§ **REQUIRED ACTION**: The full listing, excluding its pictures, should be printed exactly as it stands.

§ **INPUT RECORDS**:
--

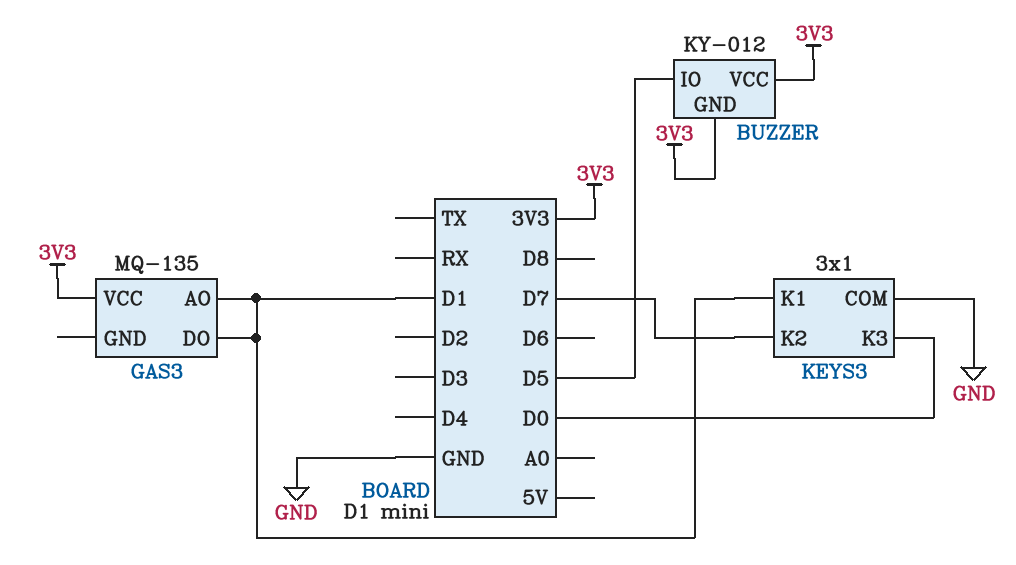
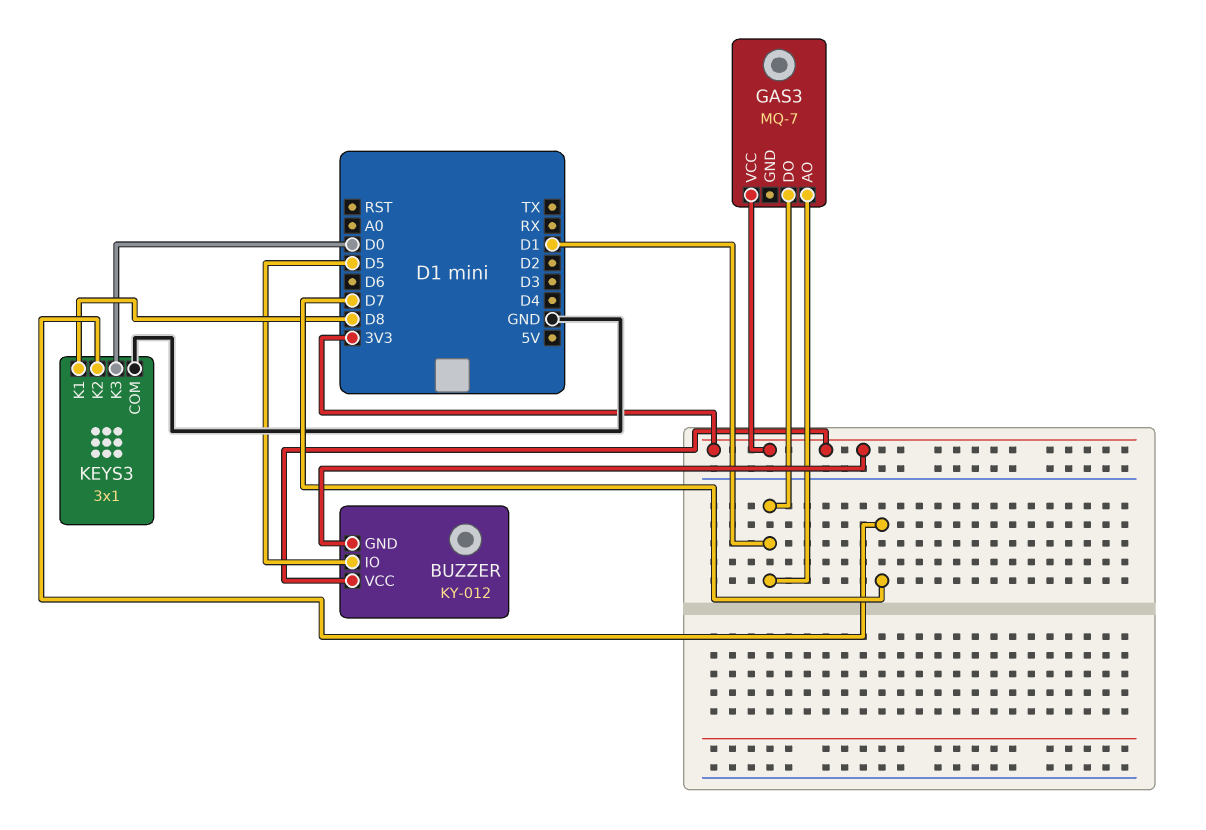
GAS3: MQ-135 -> MQ-7
KEYS3 pin K1: D1 -> D8

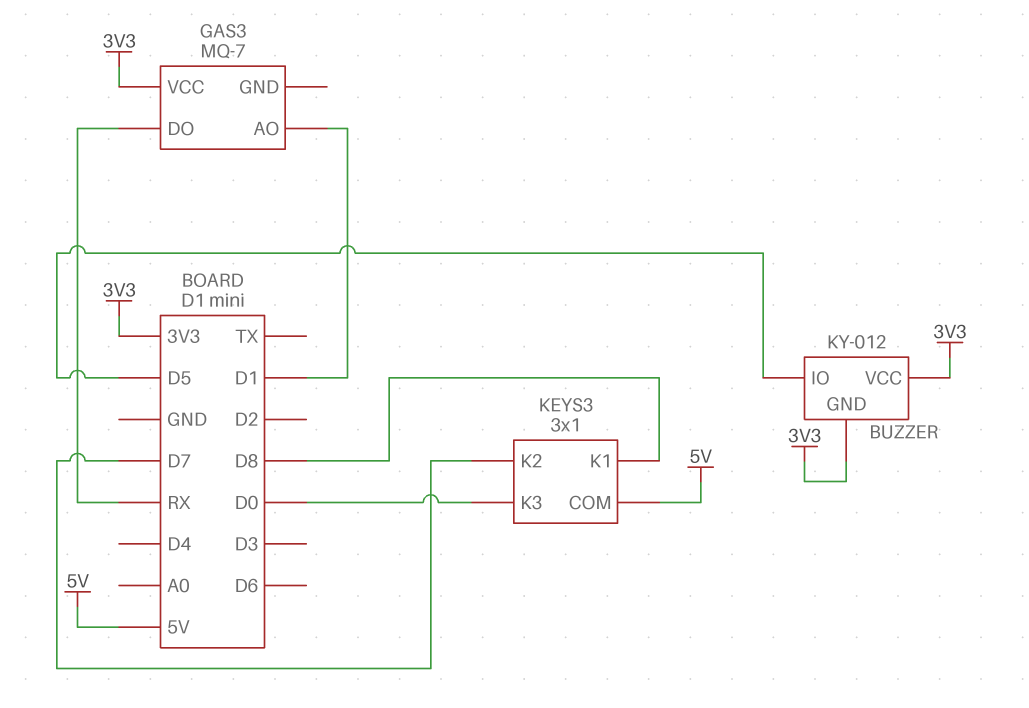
GAS3 pin DO: D1 -> RX
KEYS3 pin COM: GND -> 5V

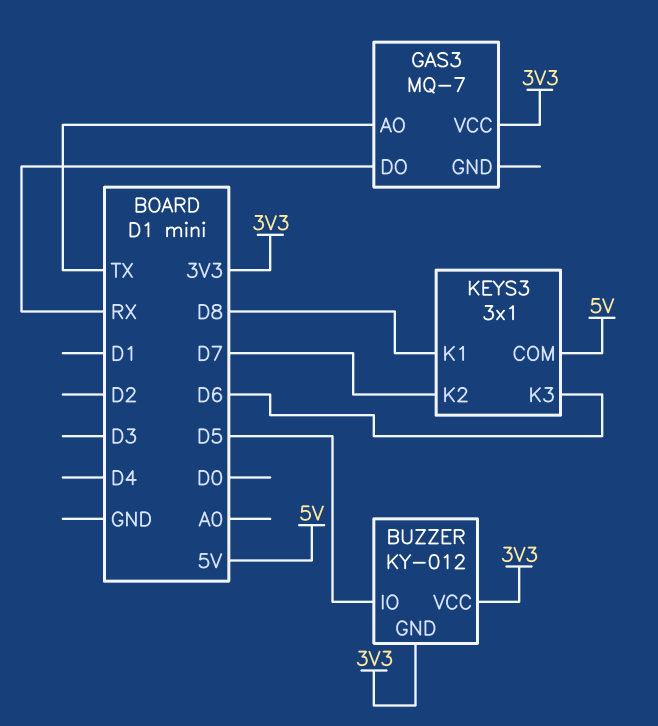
GAS3 pin AO: D1 -> TX
KEYS3 pin K3: D0 -> D6

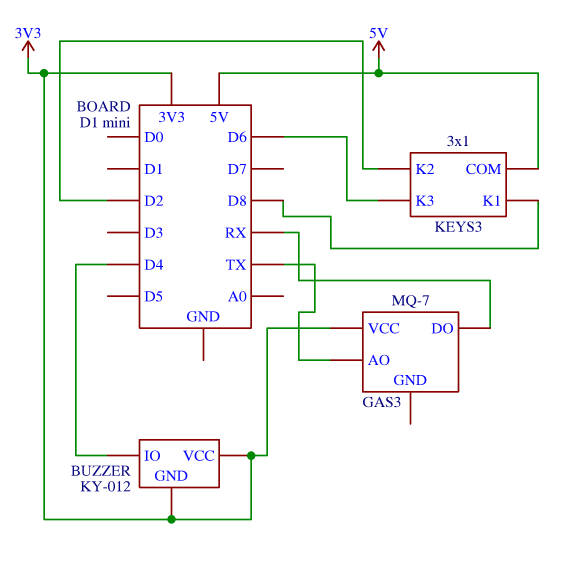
BUZZER pin IO: D5 -> D4
KEYS3 pin K2: D7 -> D2

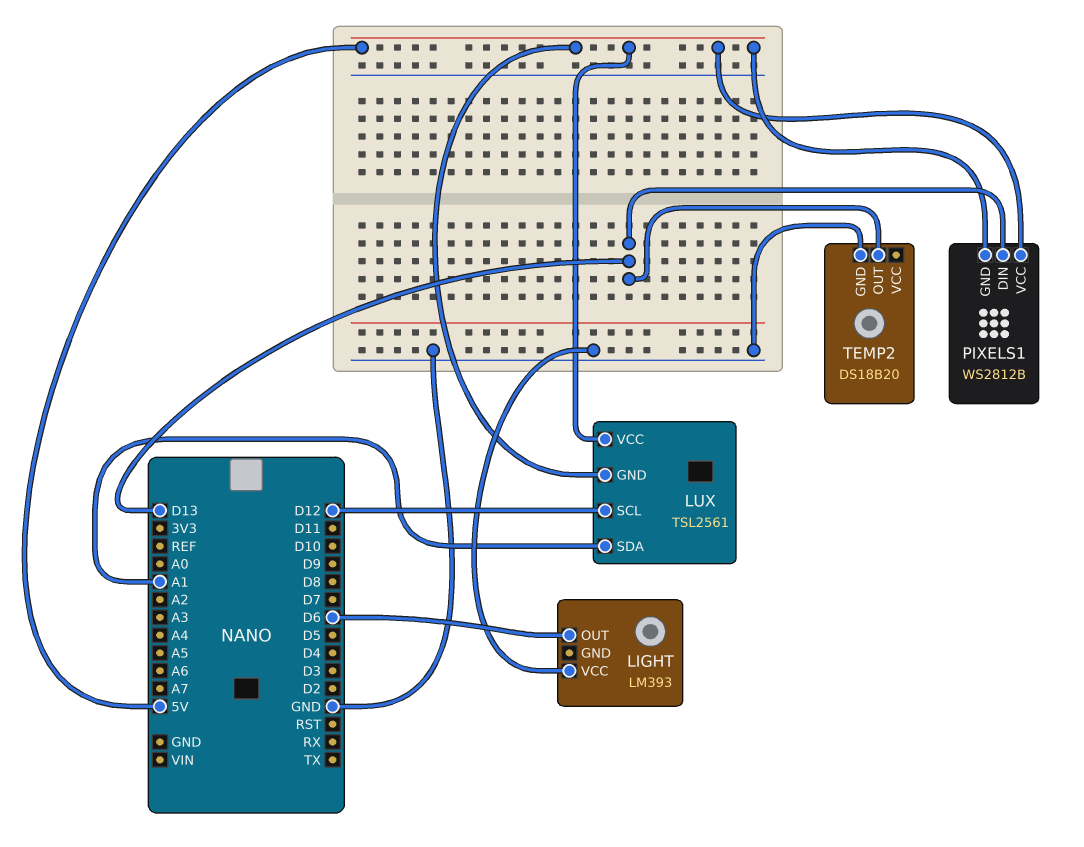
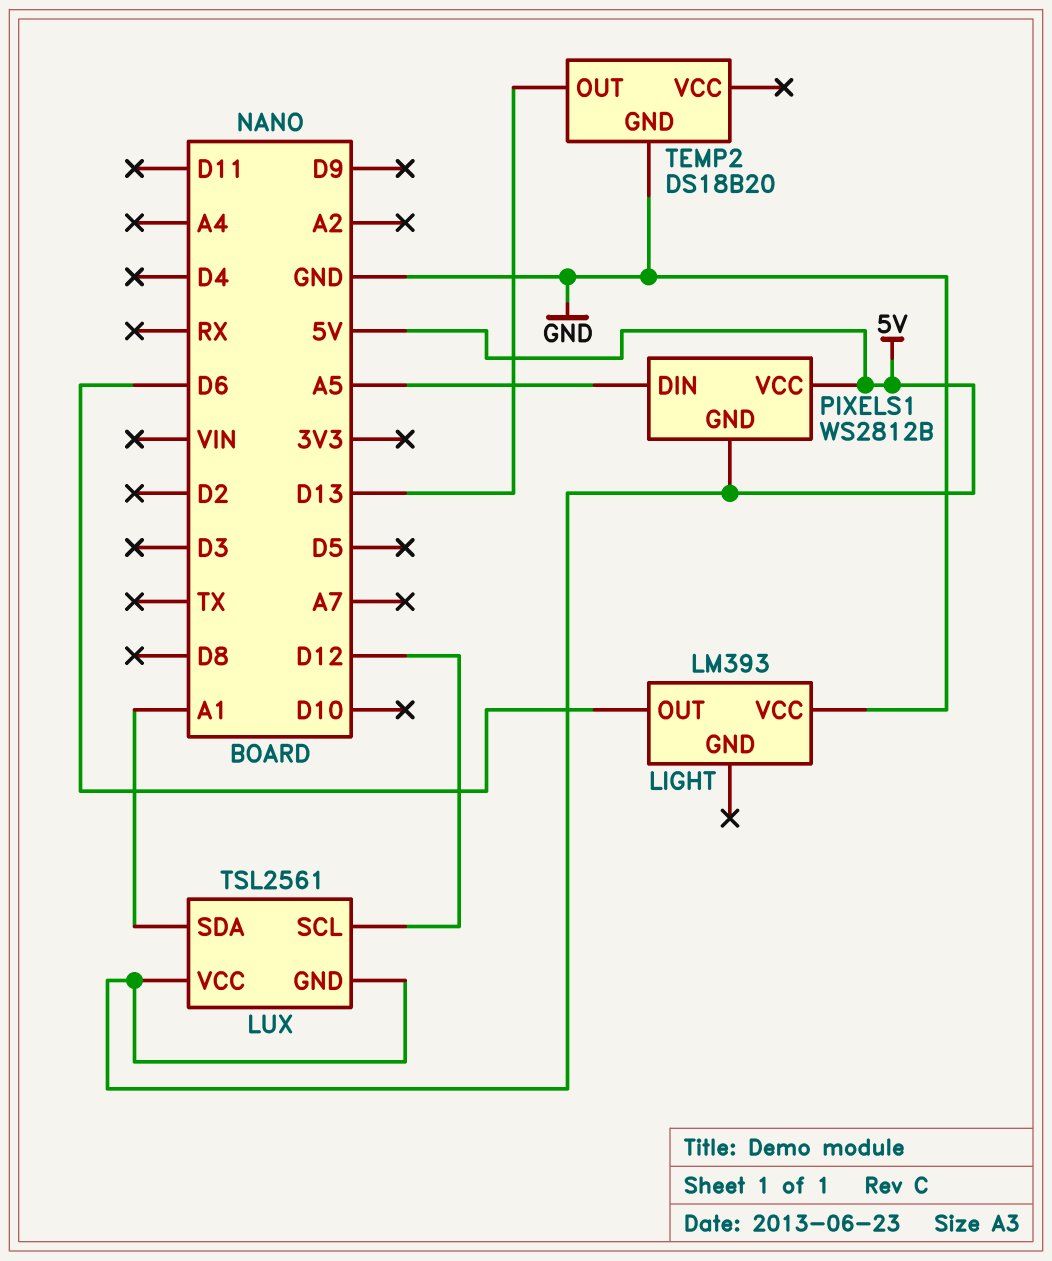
PIXELS1 pin DIN: D13 -> A5

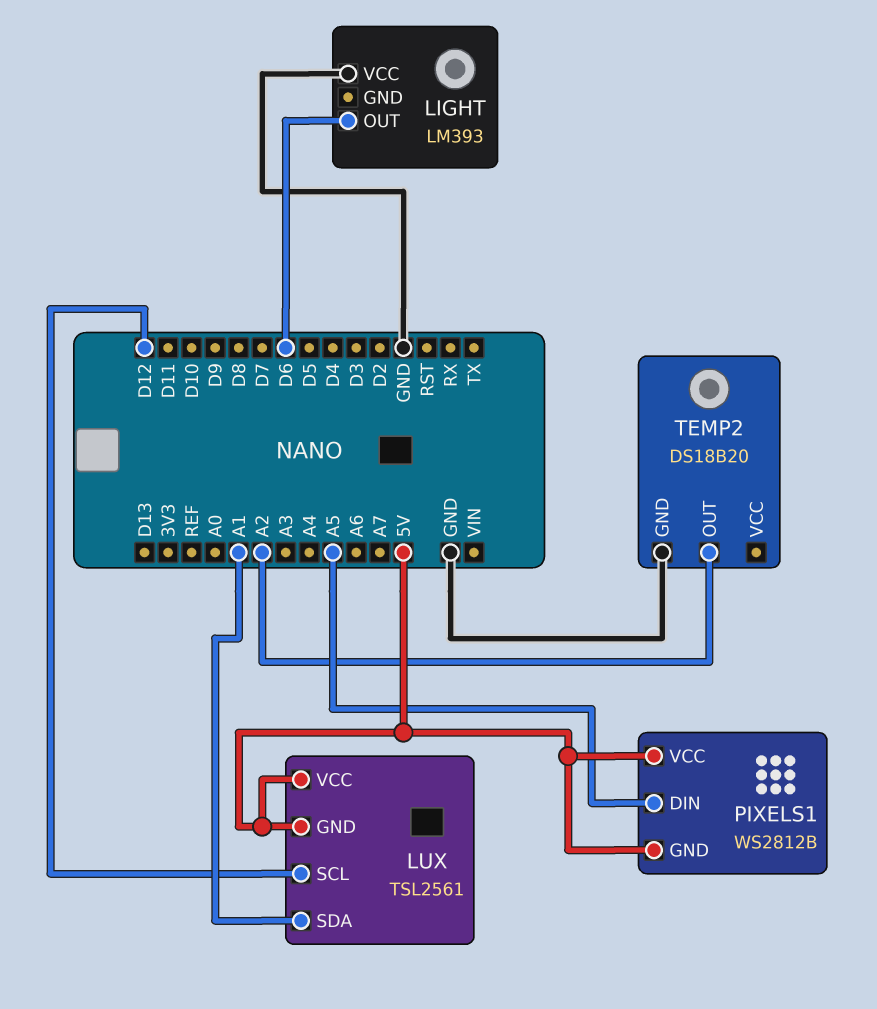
TEMP2 pin OUT: D13 -> A2

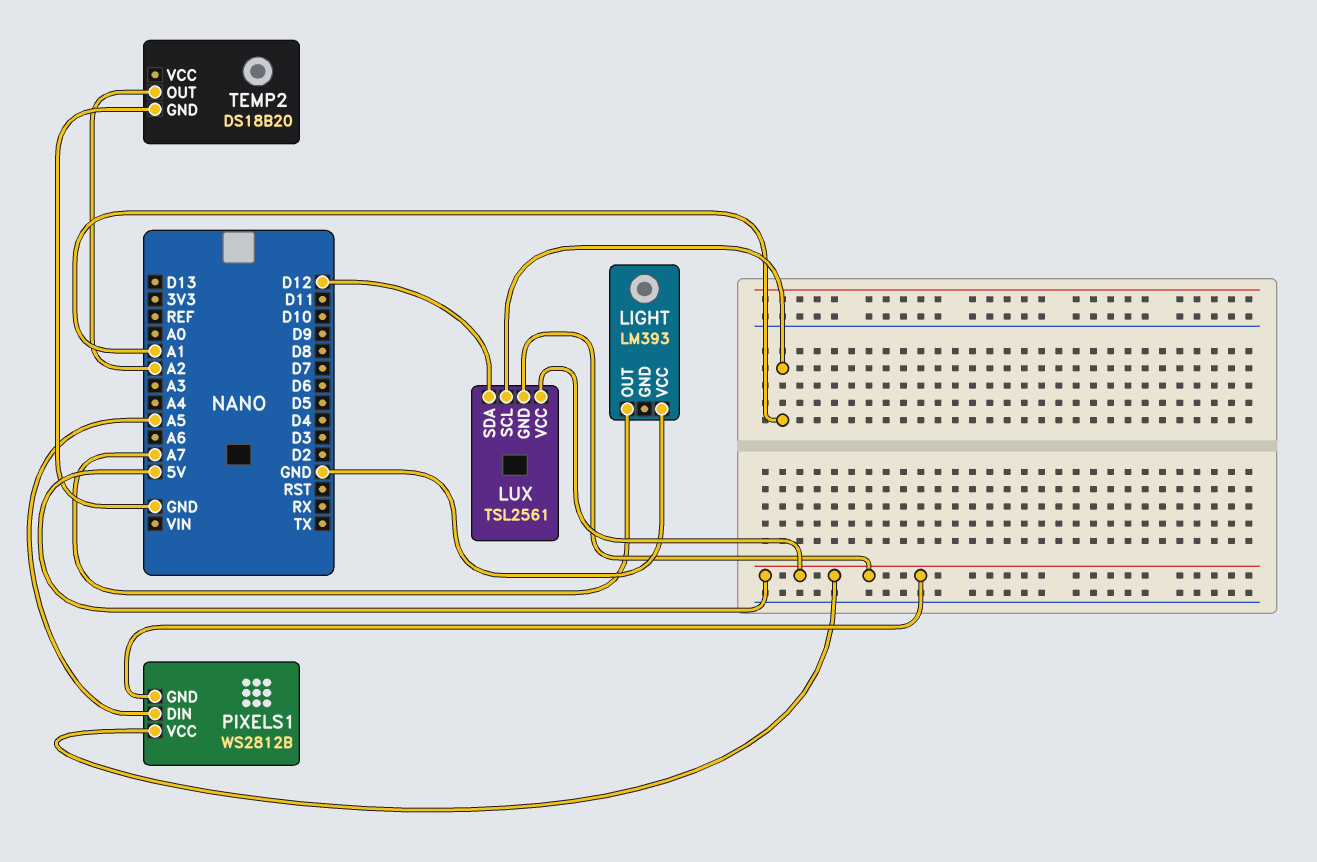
LIGHT pin OUT: D6 -> A7
LUX pin SCL: D12 -> A1
LUX pin SDA: A1 -> D12

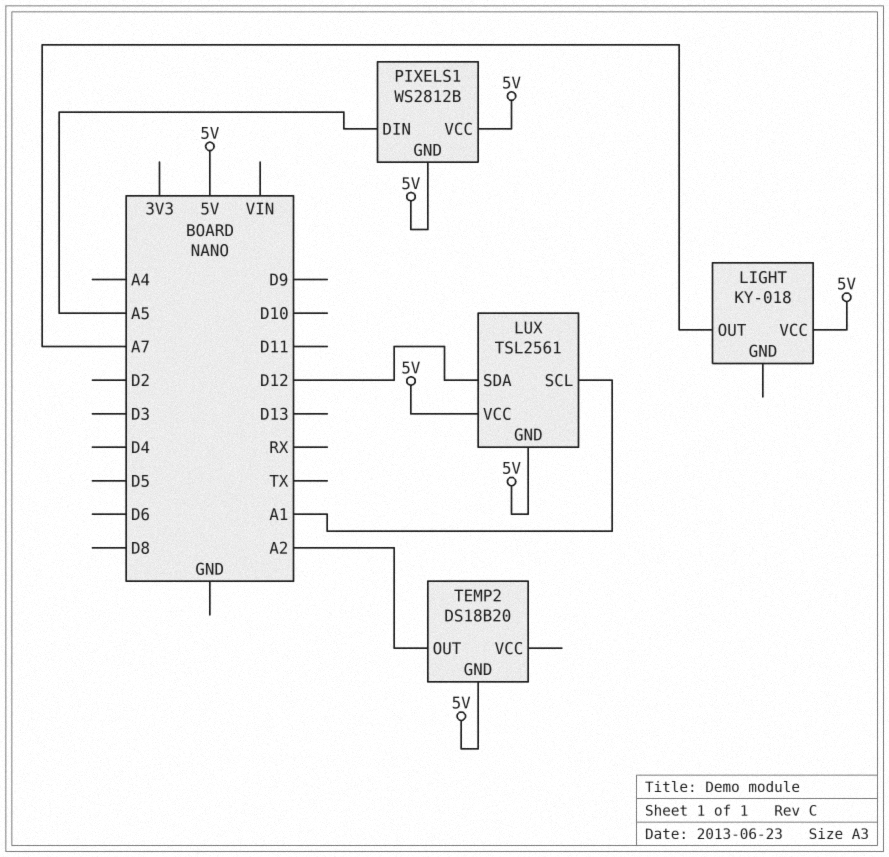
LIGHT: LM393 -> KY-018
LIGHT pin VCC: GND -> 5V
TEMP2 pin GND: GND -> 5V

--

§ **FINAL ANSWER**:
GAS3: MQ-135 -> MQ-7
KEYS3 pin K1: D1 -> D8

GAS3 pin DO: D1 -> RX
KEYS3 pin COM: GND -> 5V

GAS3 pin AO: D1 -> TX
KEYS3 pin K3: D0 -> D6

BUZZER pin IO: D5 -> D4
KEYS3 pin K2: D7 -> D2

PIXELS1 pin DIN: D13 -> A5

TEMP2 pin OUT: D13 -> A2

LIGHT pin OUT: D6 -> A7
LUX pin SCL: D12 -> A1
LUX pin SDA: A1 -> D12

LIGHT: LM393 -> KY-018
LIGHT pin VCC: GND -> 5V
TEMP2 pin GND: GND -> 5V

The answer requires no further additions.